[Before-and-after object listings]
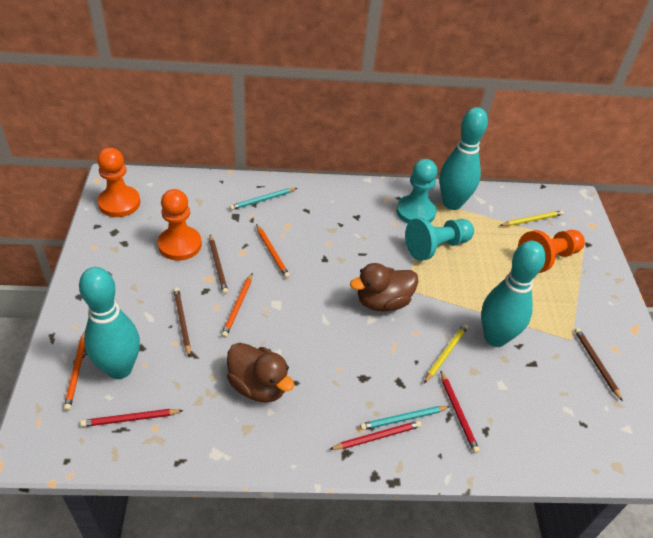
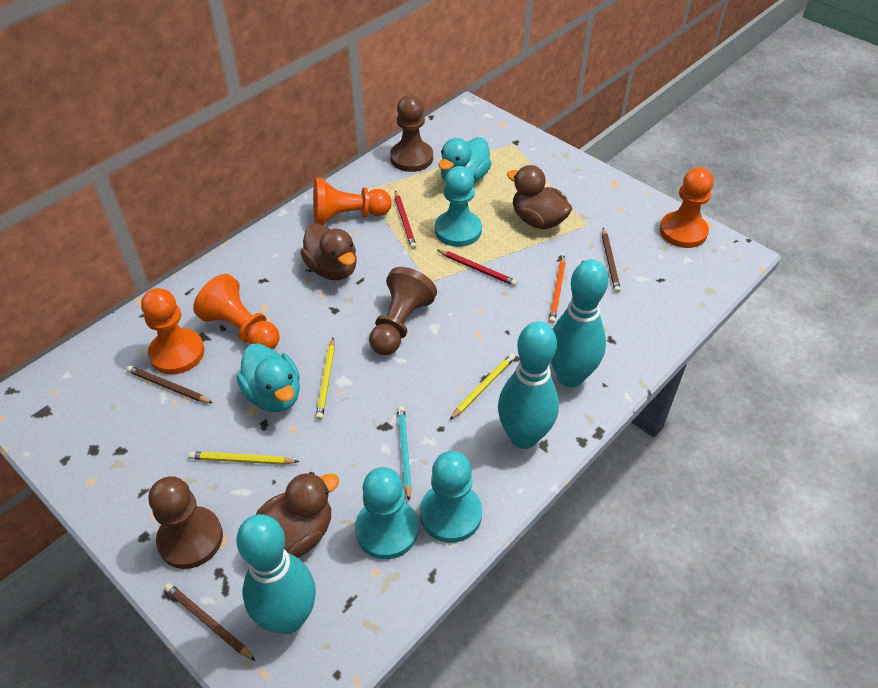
brown duck: 2 -> 3
brown pawn: 0 -> 3
orange pawn: 3 -> 4
orange pencil: 3 -> 1
red pencil: 3 -> 2
turquoise duck: 0 -> 2
turquoise pawn: 2 -> 3
turquoise pencil: 2 -> 1
yellow pencil: 2 -> 3

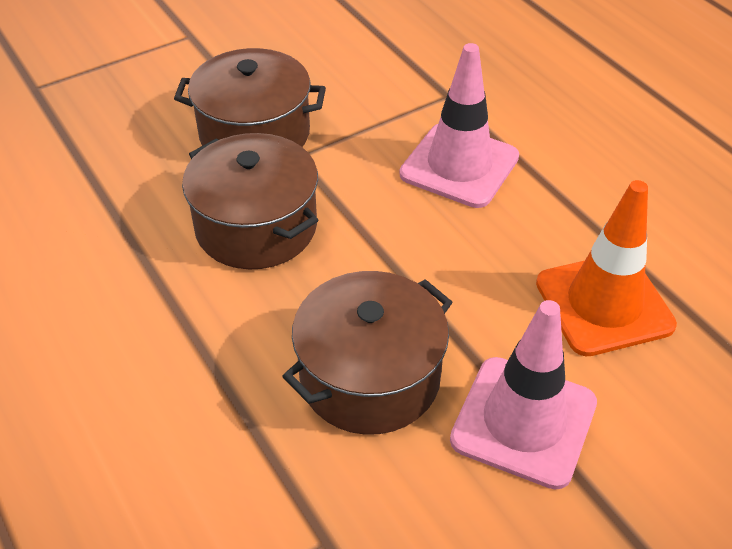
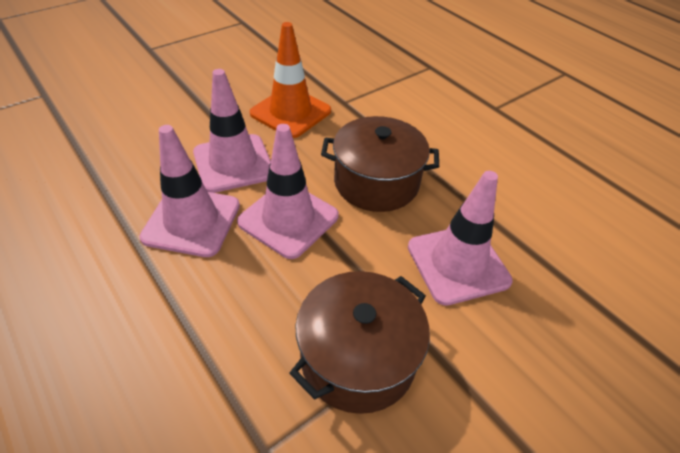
brown pot: 3 -> 2
pink traffic cone: 2 -> 4

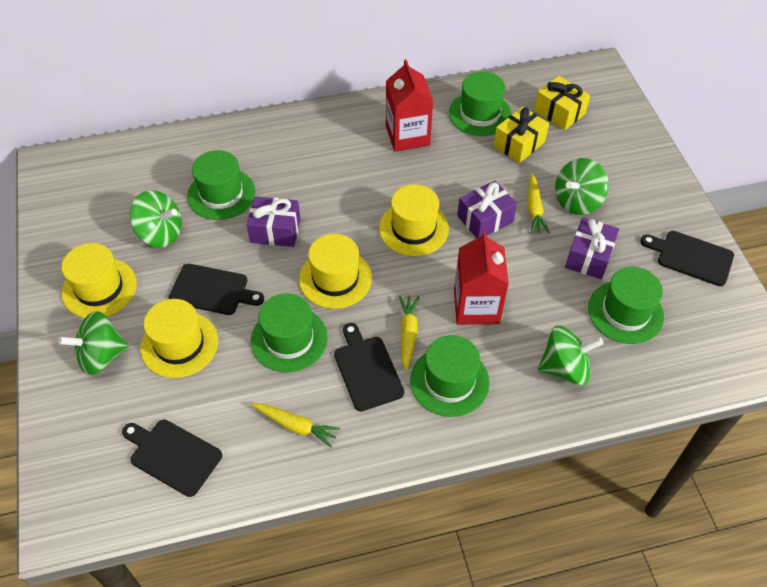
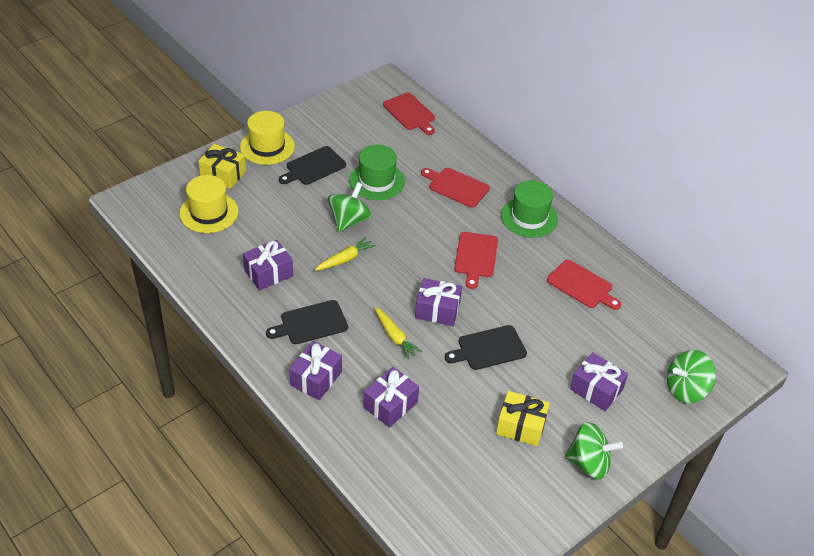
black cutting board: 4 -> 3
green hat: 5 -> 2
green spinning top: 4 -> 3
purple gift: 3 -> 5
red carton: 2 -> 0
red cutting board: 0 -> 4
yellow carrot: 3 -> 2
yellow hat: 4 -> 2

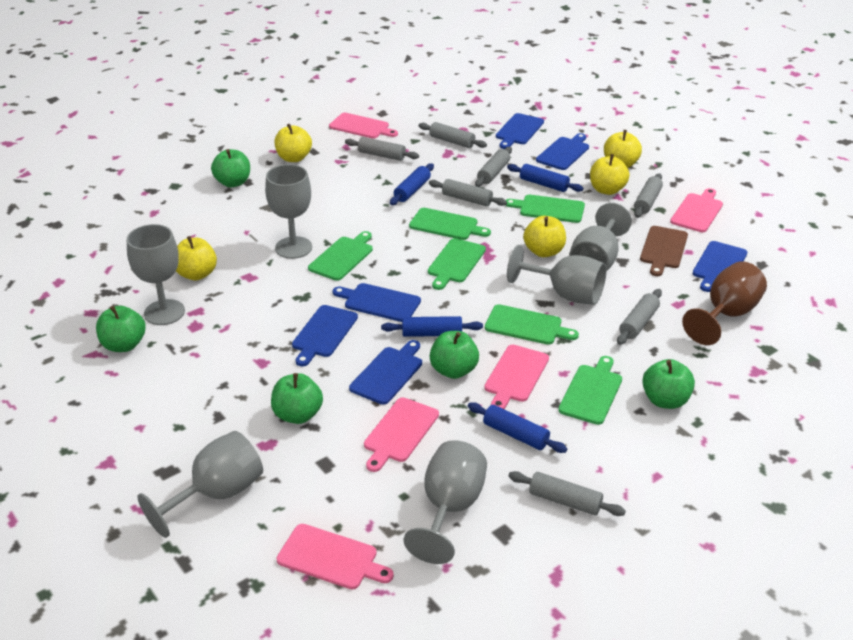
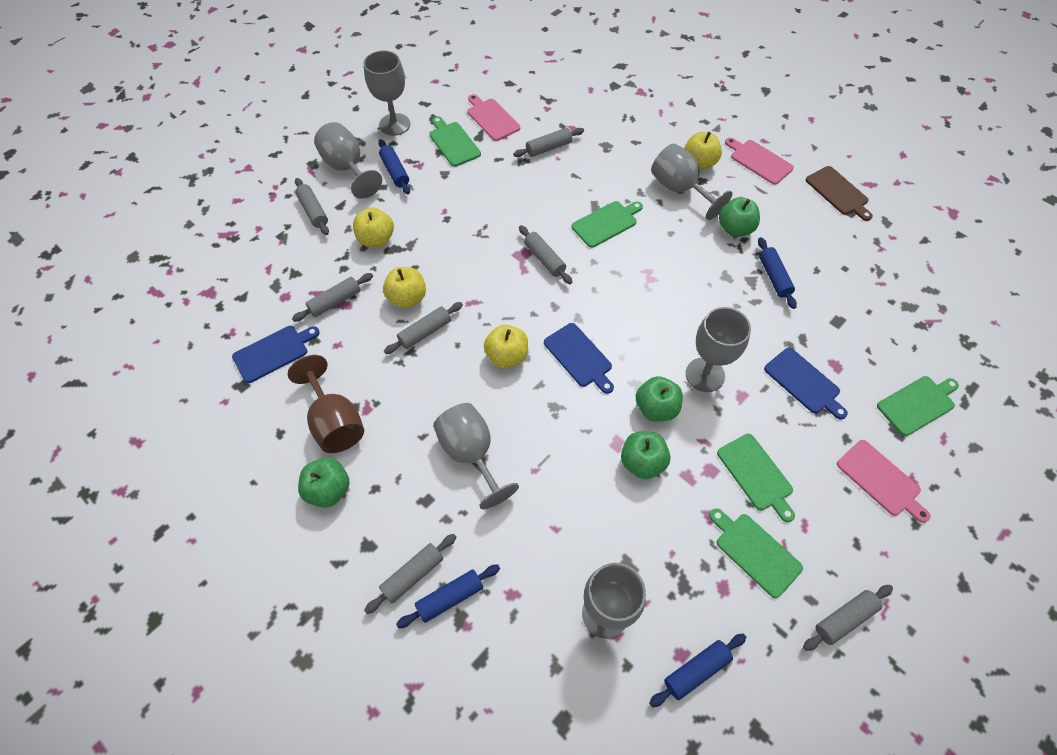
blue cutting board: 6 -> 3
green apple: 5 -> 4
green cutting board: 6 -> 5
pink cutting board: 5 -> 3
yellow apple: 5 -> 4

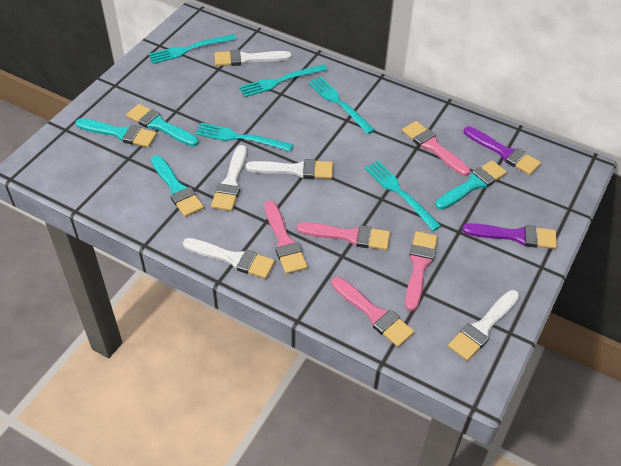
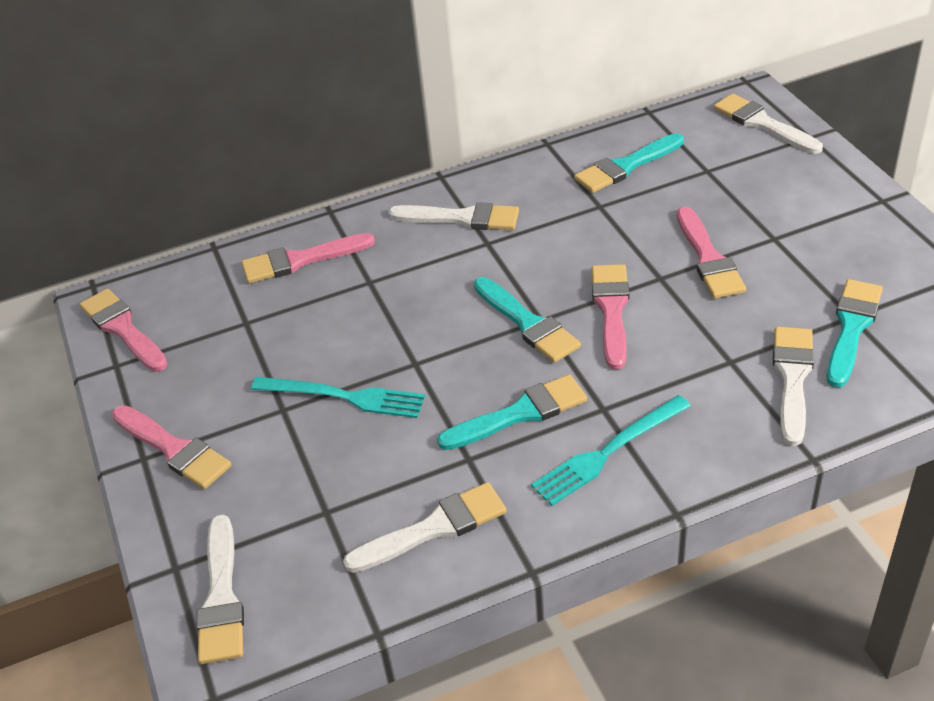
purple brush: 2 -> 0
turquoise fork: 5 -> 2

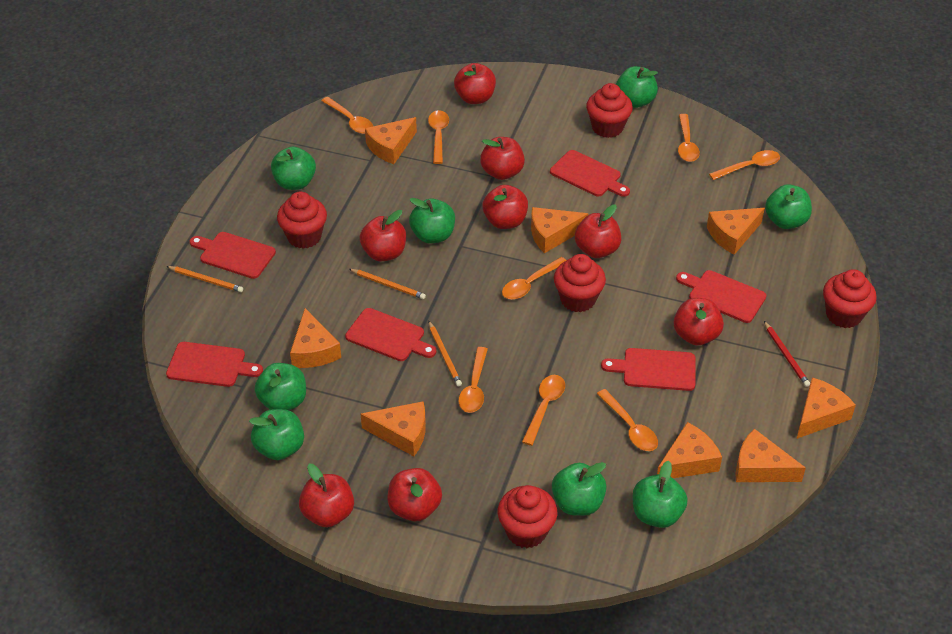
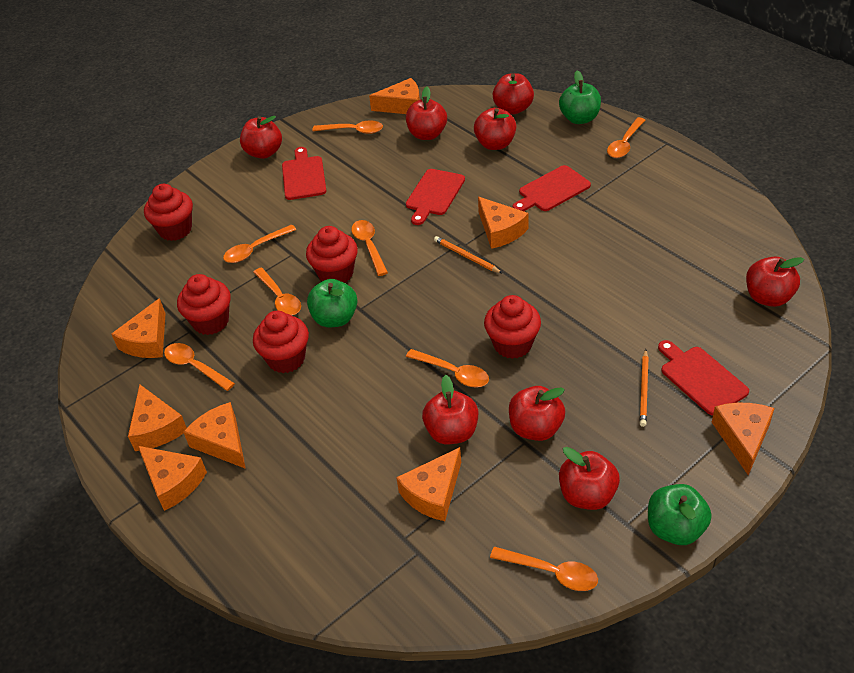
green apple: 8 -> 3
orange pencil: 3 -> 2
red cutting board: 6 -> 4
red pencil: 1 -> 0

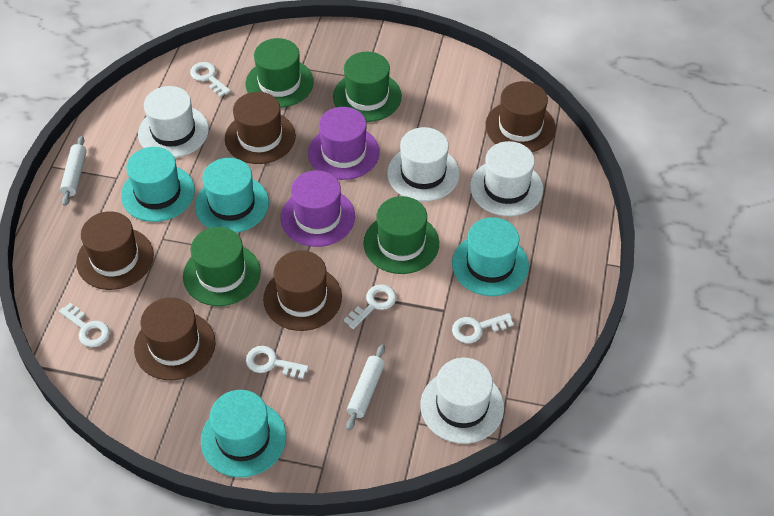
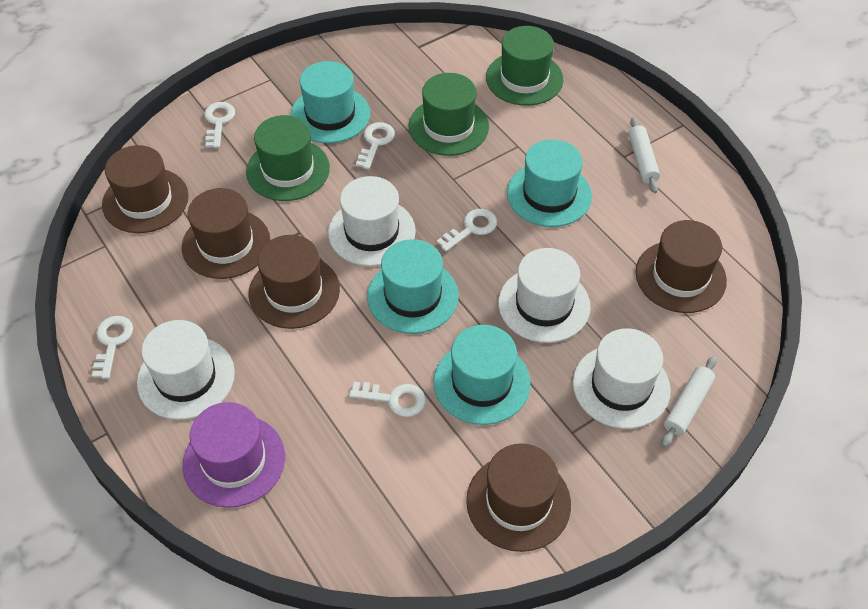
green hat: 4 -> 3
purple hat: 2 -> 1

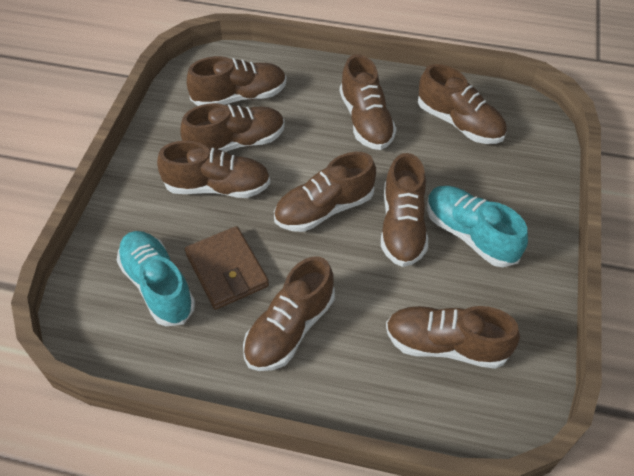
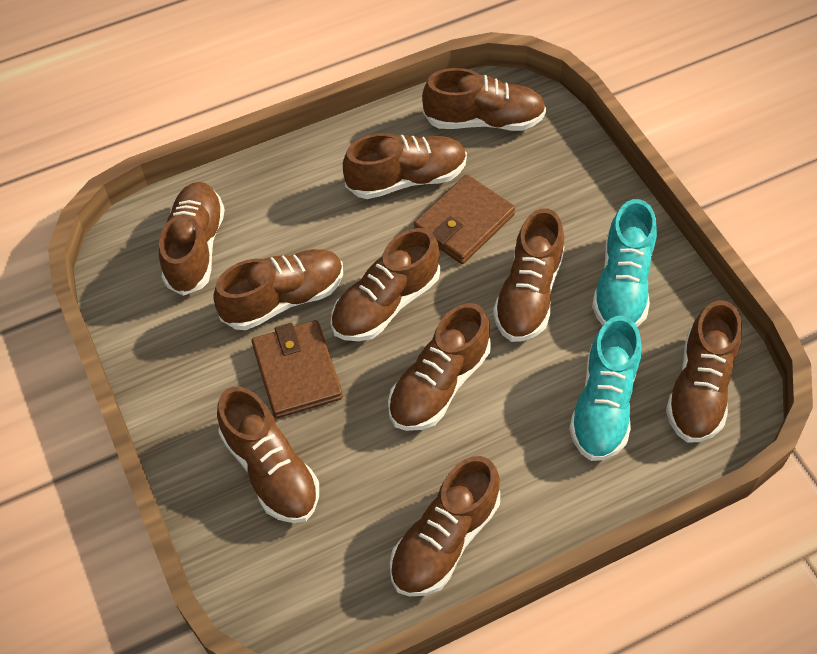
brown shoe: 9 -> 10
brown wallet: 1 -> 2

PROBLEM STATEMENT:
Retype only the lines above from the one with "turquoise fork: 5 -> 2" through the last, both ends included, keeping every picture out of the copy.

RESULT OF THE TASK:
turquoise fork: 5 -> 2

green apple: 8 -> 3
orange pencil: 3 -> 2
red cutting board: 6 -> 4
red pencil: 1 -> 0

green hat: 4 -> 3
purple hat: 2 -> 1

brown shoe: 9 -> 10
brown wallet: 1 -> 2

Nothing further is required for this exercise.